## SOURCE MATERIAL
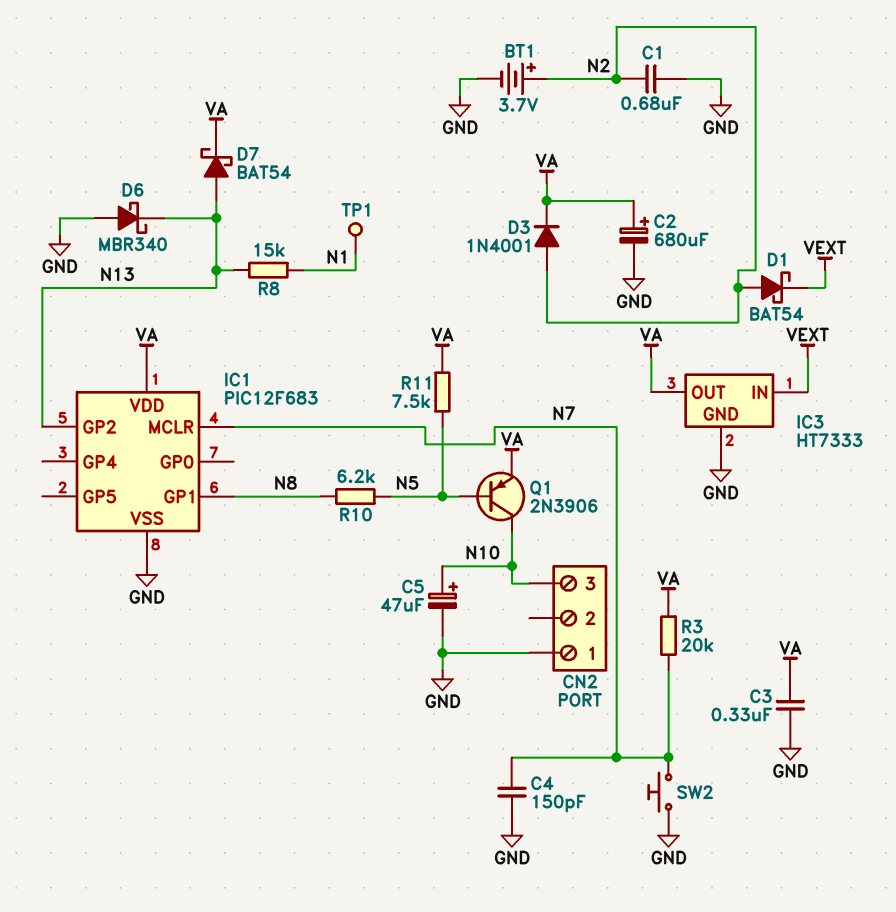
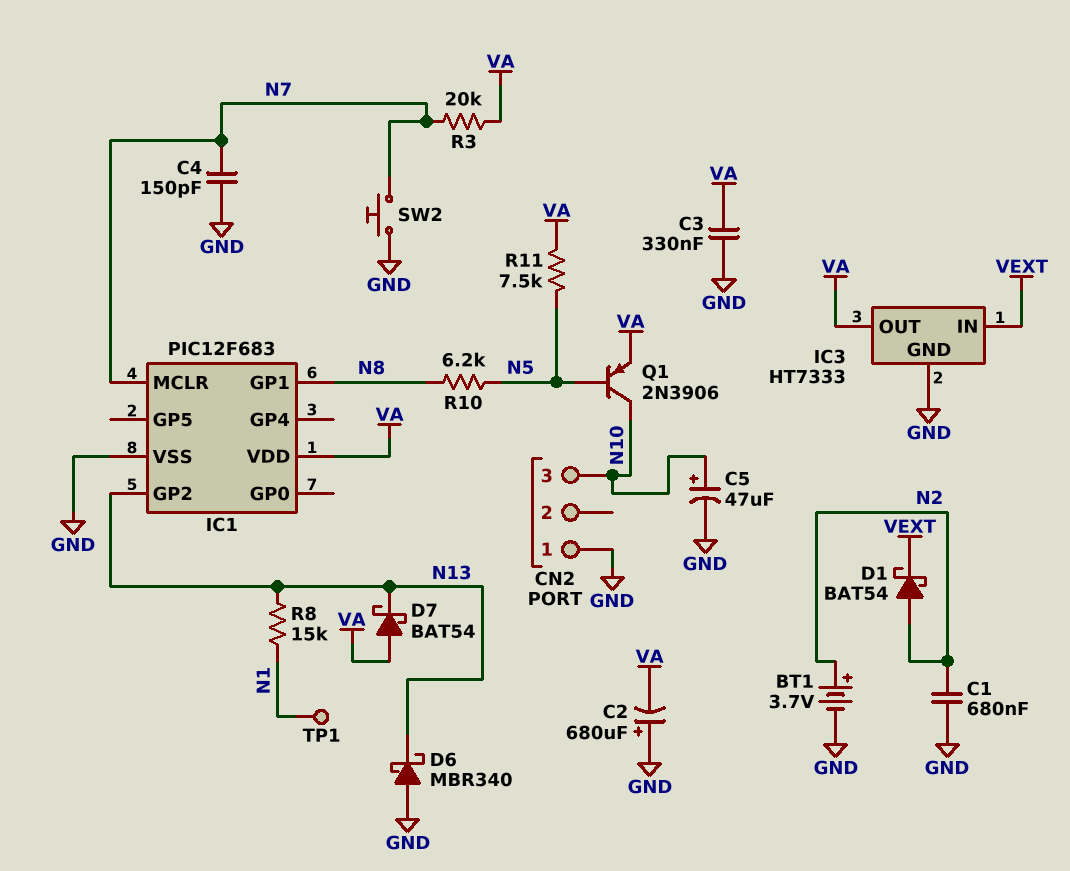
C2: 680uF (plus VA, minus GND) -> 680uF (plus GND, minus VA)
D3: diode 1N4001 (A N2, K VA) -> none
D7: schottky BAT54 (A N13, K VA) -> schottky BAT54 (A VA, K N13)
* * *
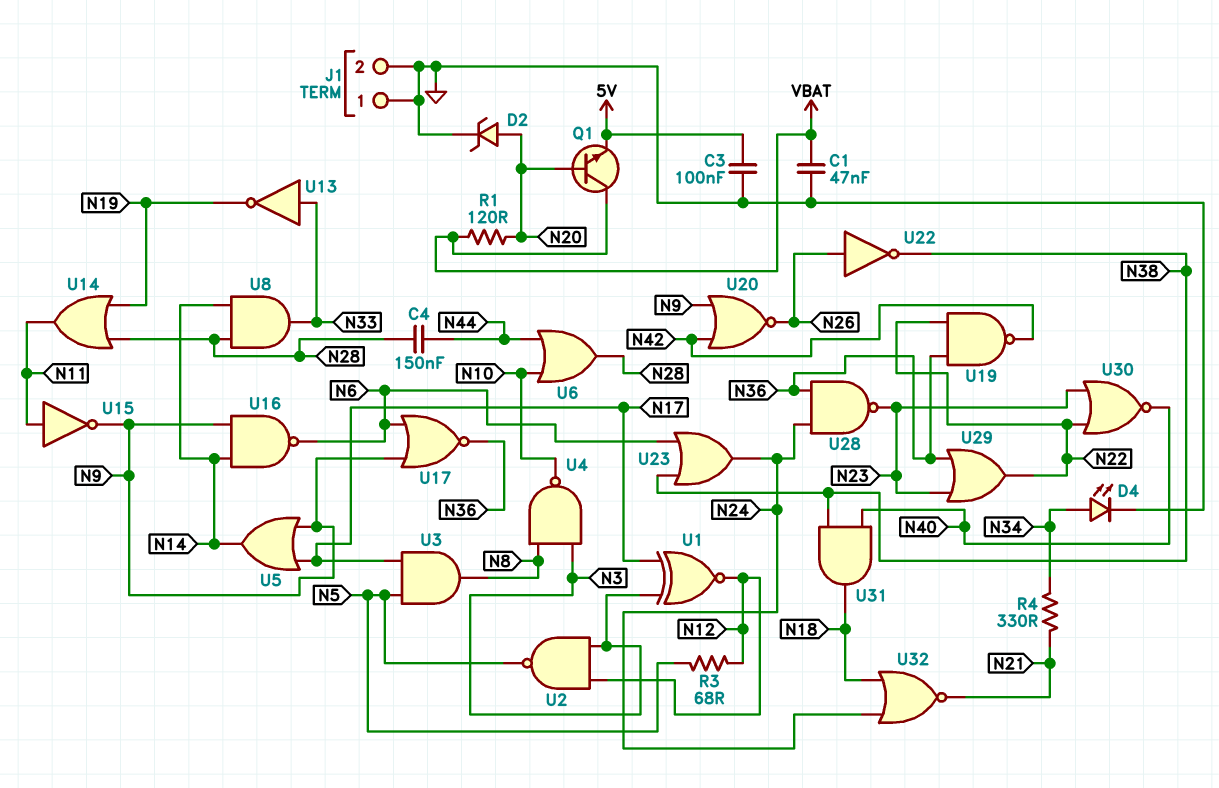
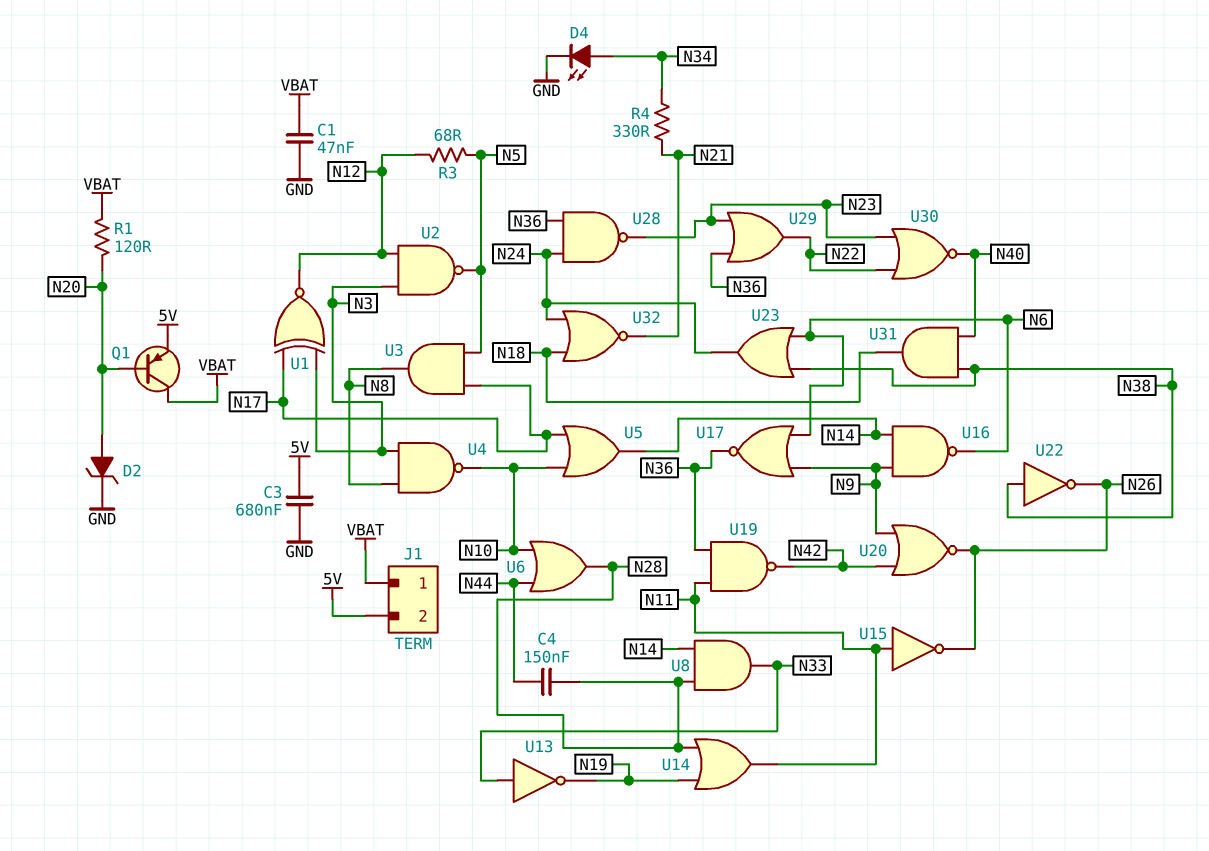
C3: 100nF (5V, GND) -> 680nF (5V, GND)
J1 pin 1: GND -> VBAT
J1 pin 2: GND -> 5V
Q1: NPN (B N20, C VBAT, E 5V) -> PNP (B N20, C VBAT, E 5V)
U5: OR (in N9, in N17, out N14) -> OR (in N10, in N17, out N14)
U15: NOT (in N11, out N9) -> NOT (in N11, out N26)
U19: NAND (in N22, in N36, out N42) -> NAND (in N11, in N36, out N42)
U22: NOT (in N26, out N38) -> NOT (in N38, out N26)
* * *
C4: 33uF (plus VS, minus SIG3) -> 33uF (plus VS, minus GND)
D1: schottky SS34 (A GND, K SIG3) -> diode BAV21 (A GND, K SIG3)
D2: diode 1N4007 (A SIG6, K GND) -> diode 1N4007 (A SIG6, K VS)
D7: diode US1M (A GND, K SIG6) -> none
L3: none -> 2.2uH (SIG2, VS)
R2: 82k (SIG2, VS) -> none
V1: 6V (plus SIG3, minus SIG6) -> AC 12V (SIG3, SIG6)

## INSTRUCTIONS TO FOLLOW
With the first line being the one containing "R2: 82k (SIG2, VS) -> none" and the last line the one containing "V1: 6V (plus", transcribe exactly the lines above that fall in that range.

## TASK ANSWER
R2: 82k (SIG2, VS) -> none
V1: 6V (plus SIG3, minus SIG6) -> AC 12V (SIG3, SIG6)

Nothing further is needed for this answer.